**THE RECORDS**:
/---

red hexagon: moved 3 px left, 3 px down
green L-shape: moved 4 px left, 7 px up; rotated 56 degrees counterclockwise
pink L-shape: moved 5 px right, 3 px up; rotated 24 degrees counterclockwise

\---
/---

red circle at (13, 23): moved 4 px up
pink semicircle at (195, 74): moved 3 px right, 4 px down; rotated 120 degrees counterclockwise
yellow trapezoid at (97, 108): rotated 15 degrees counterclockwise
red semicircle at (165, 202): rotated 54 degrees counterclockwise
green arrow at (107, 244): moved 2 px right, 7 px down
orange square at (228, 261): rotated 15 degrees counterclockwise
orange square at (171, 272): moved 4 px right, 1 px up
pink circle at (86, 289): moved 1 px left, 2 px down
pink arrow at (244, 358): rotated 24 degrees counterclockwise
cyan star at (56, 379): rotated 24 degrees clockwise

\---

**STATED EXERCISE**: Rewrite every entry above, from the one containing "red circle at (13, 23): moved 4 px up" down to the one containing "green arrow at", as a numbered list. Include both of those entries and leave out any blank lines.

**THE RESPONSE**:
1. red circle at (13, 23): moved 4 px up
2. pink semicircle at (195, 74): moved 3 px right, 4 px down; rotated 120 degrees counterclockwise
3. yellow trapezoid at (97, 108): rotated 15 degrees counterclockwise
4. red semicircle at (165, 202): rotated 54 degrees counterclockwise
5. green arrow at (107, 244): moved 2 px right, 7 px down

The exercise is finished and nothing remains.